> **WHAT YOU SHOULD DO**:
Would you please transcribe the data in full and exactly, excluding images?

> **DATASET EXCERPTS**:
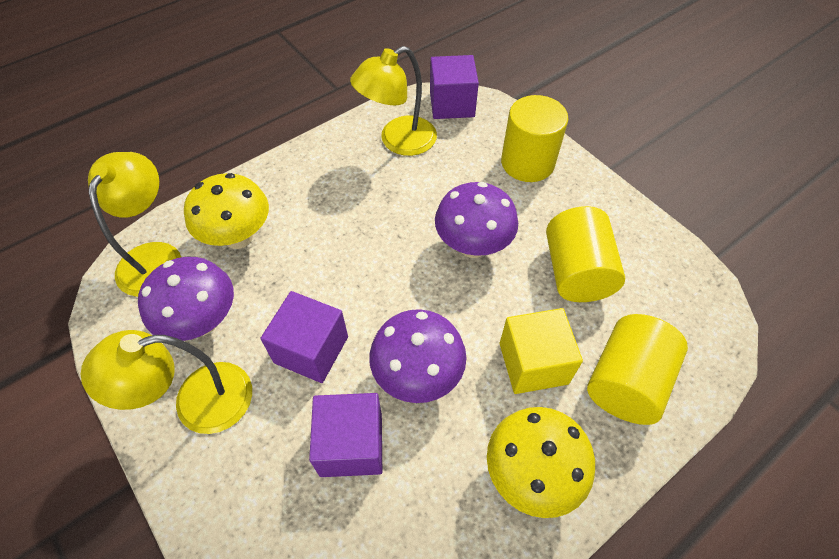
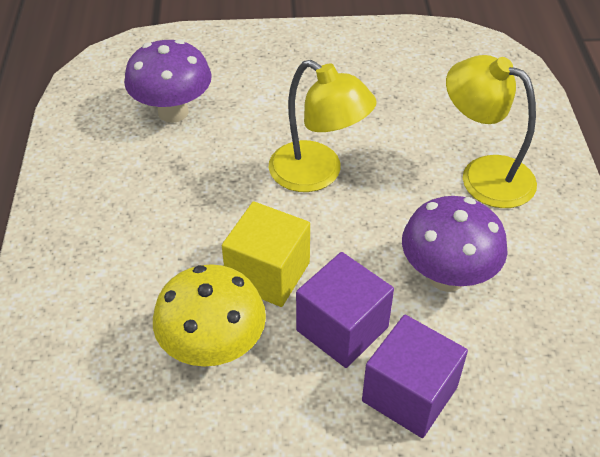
purple cube: 3 -> 2
purple mushroom: 3 -> 2
yellow cylinder: 3 -> 0
yellow lamp: 3 -> 2
yellow mushroom: 2 -> 1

> **PROBLEM SOLUTION**:
purple cube: 3 -> 2
purple mushroom: 3 -> 2
yellow cylinder: 3 -> 0
yellow lamp: 3 -> 2
yellow mushroom: 2 -> 1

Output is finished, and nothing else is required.